■ **What the exercise asks**: Begin at the line containing "R23: 15k (GND, N_6) -> 10k (GND, N_6)" in the records below, end at the line containing "R1: none -> 33k (5V, N_6)", and retype each line in that span exactly. No other line and no image should appear.

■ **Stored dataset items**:
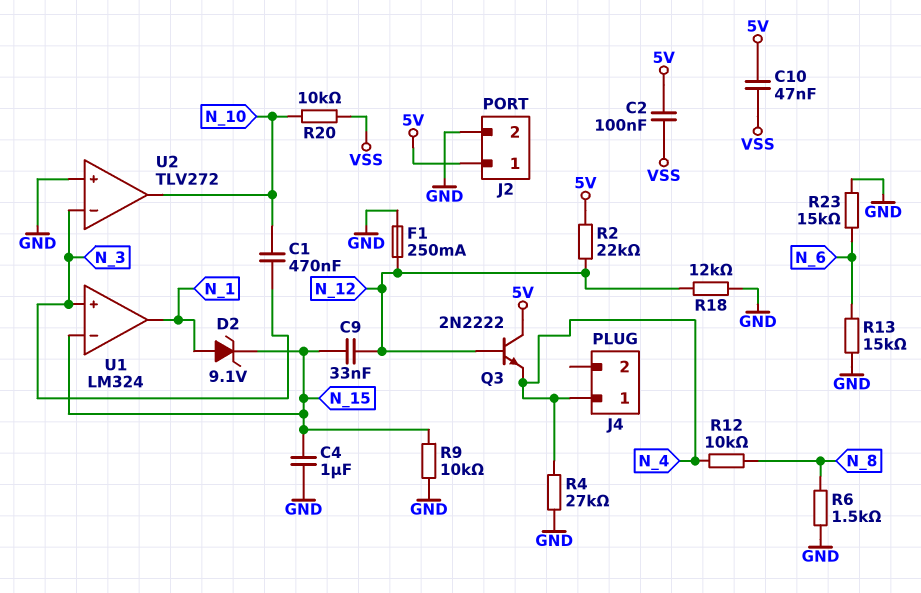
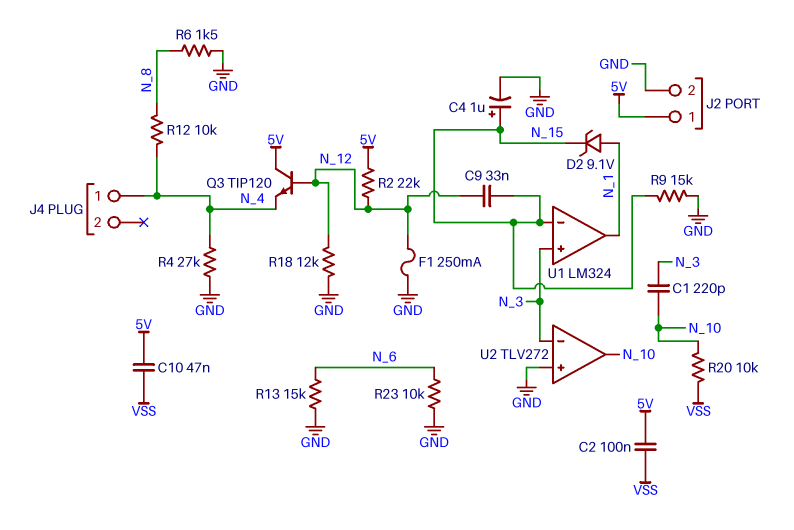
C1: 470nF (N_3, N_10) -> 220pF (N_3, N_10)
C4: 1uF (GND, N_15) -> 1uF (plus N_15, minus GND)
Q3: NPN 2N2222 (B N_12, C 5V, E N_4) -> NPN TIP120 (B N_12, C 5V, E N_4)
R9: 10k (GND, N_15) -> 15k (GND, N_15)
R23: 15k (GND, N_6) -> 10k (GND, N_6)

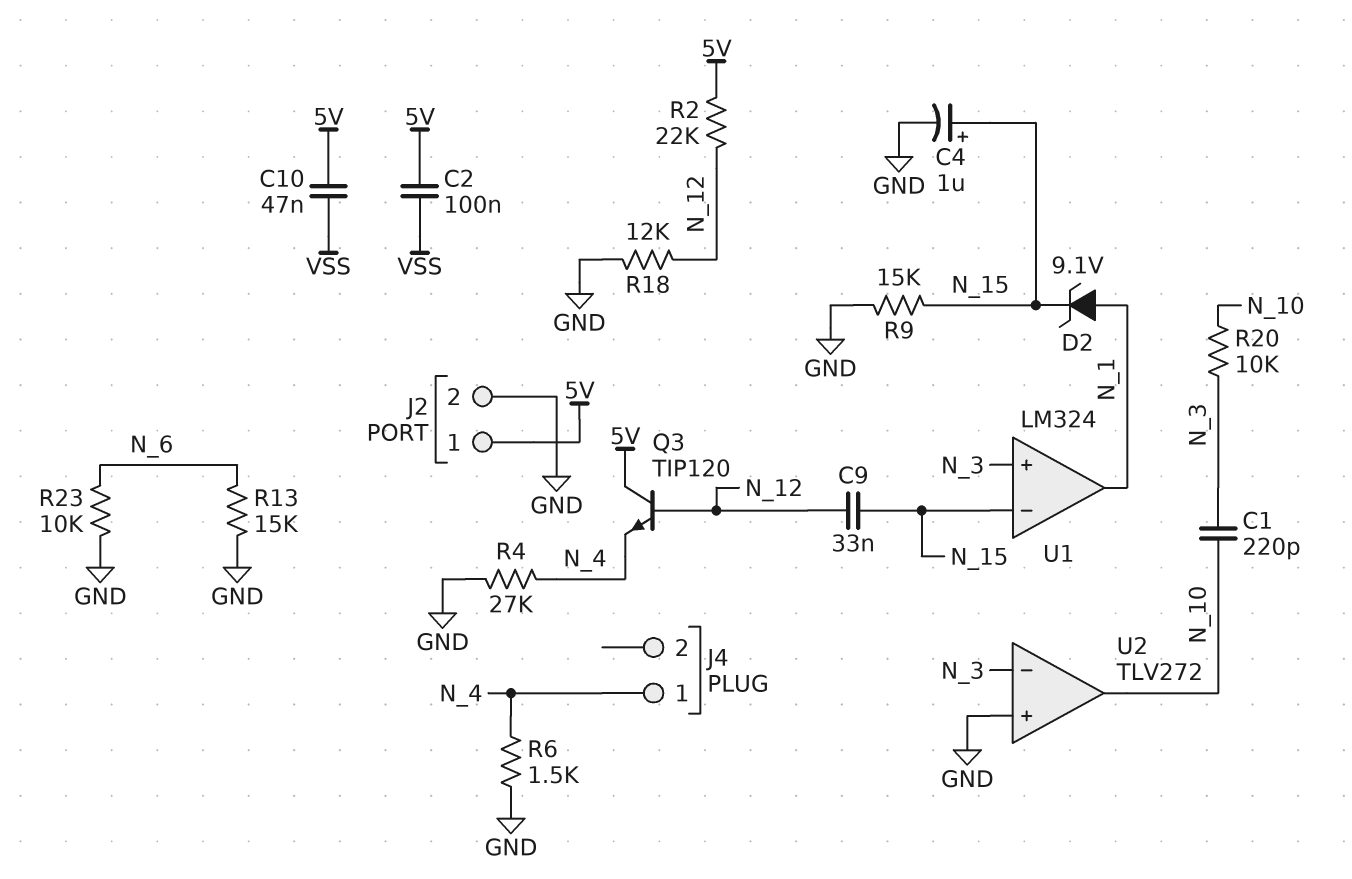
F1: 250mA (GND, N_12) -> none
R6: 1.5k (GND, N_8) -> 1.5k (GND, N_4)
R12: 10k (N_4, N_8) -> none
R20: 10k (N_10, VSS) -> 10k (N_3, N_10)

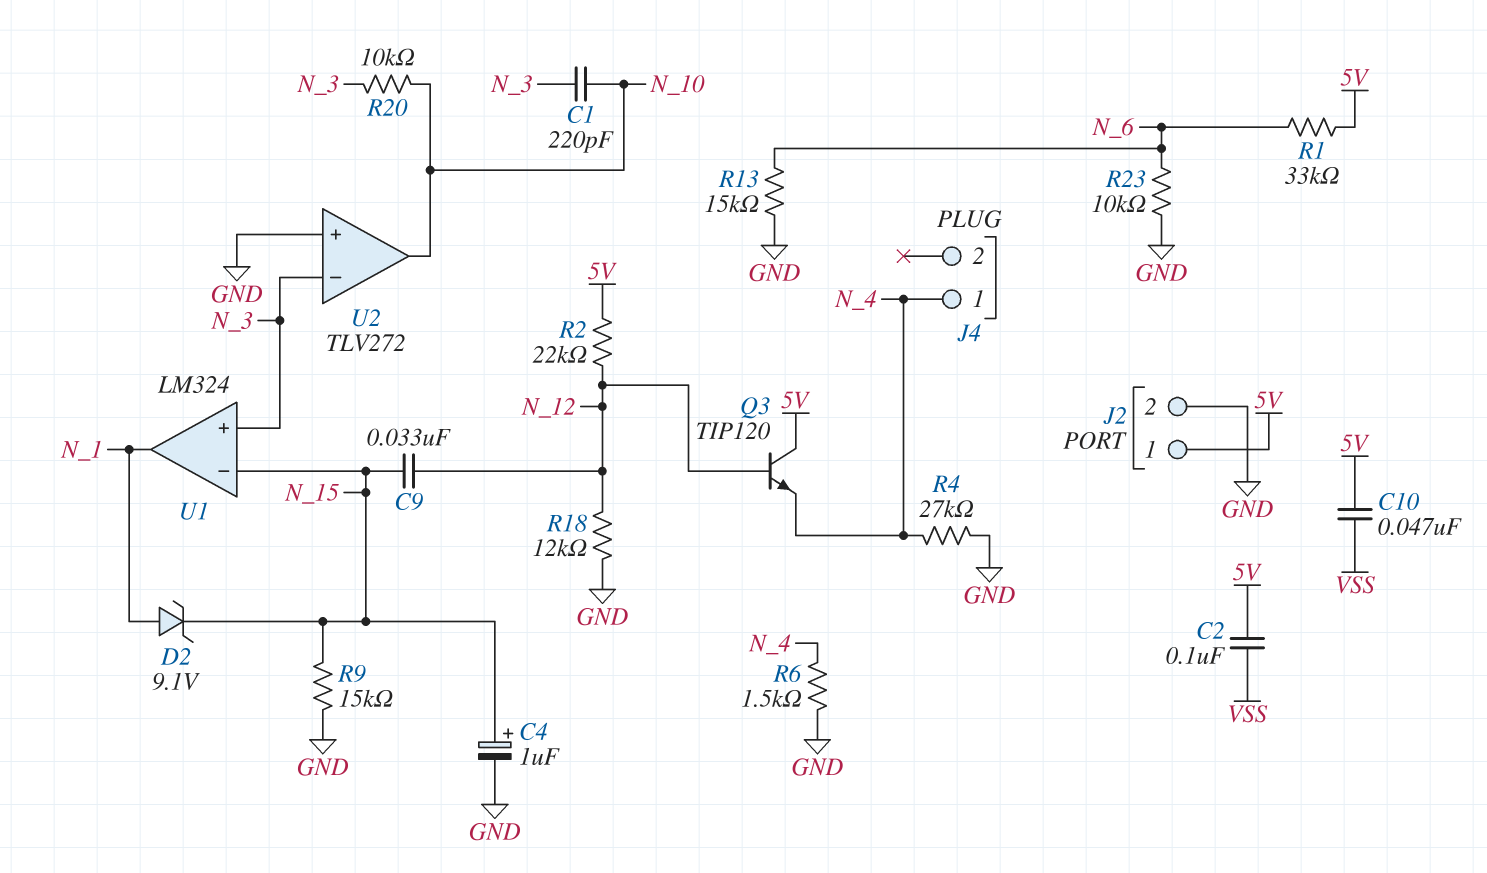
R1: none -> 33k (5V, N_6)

---

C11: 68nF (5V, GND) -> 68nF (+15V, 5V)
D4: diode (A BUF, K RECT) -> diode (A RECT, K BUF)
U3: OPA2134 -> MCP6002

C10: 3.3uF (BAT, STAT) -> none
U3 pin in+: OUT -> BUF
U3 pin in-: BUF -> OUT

■ **Answer for this exercise**:
R23: 15k (GND, N_6) -> 10k (GND, N_6)

F1: 250mA (GND, N_12) -> none
R6: 1.5k (GND, N_8) -> 1.5k (GND, N_4)
R12: 10k (N_4, N_8) -> none
R20: 10k (N_10, VSS) -> 10k (N_3, N_10)

R1: none -> 33k (5V, N_6)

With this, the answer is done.